= MATERIALS PROVIDED =
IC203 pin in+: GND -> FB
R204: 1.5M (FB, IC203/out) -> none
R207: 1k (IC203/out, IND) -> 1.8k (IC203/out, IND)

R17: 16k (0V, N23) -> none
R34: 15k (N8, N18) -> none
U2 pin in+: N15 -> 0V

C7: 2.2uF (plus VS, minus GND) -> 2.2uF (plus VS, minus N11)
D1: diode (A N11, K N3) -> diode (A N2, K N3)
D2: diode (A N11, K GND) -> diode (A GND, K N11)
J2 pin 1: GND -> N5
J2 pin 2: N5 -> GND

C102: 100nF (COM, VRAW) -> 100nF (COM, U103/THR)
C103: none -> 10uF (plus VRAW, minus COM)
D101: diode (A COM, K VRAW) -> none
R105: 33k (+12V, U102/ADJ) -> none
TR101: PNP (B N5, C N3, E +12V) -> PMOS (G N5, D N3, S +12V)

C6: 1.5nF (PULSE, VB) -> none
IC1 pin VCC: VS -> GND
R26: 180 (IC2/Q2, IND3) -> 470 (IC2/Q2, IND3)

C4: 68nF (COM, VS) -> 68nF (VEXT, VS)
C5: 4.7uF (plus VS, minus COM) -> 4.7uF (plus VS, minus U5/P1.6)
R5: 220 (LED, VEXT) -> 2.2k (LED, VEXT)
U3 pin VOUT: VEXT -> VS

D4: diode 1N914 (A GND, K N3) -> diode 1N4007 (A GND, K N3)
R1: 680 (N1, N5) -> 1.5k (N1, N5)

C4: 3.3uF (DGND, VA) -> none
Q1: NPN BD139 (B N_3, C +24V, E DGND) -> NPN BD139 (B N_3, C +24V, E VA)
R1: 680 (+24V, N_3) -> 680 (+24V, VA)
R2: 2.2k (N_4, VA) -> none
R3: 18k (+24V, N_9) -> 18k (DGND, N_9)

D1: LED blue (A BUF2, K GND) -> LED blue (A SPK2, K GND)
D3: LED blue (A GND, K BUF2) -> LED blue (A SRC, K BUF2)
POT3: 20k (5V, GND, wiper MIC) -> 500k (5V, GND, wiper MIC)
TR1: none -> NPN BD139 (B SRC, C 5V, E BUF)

= EXERCISE INSTRUCTIONS =
Please return only the lines above, starting at the line that has "J2 pin 2: N5 -> GND" and ending at the line that has "C4: 3.3uF (DGND, VA) -> none", keeping both and leaving each one unchanged.

= EXPECTED ANSWER =
J2 pin 2: N5 -> GND

C102: 100nF (COM, VRAW) -> 100nF (COM, U103/THR)
C103: none -> 10uF (plus VRAW, minus COM)
D101: diode (A COM, K VRAW) -> none
R105: 33k (+12V, U102/ADJ) -> none
TR101: PNP (B N5, C N3, E +12V) -> PMOS (G N5, D N3, S +12V)

C6: 1.5nF (PULSE, VB) -> none
IC1 pin VCC: VS -> GND
R26: 180 (IC2/Q2, IND3) -> 470 (IC2/Q2, IND3)

C4: 68nF (COM, VS) -> 68nF (VEXT, VS)
C5: 4.7uF (plus VS, minus COM) -> 4.7uF (plus VS, minus U5/P1.6)
R5: 220 (LED, VEXT) -> 2.2k (LED, VEXT)
U3 pin VOUT: VEXT -> VS

D4: diode 1N914 (A GND, K N3) -> diode 1N4007 (A GND, K N3)
R1: 680 (N1, N5) -> 1.5k (N1, N5)

C4: 3.3uF (DGND, VA) -> none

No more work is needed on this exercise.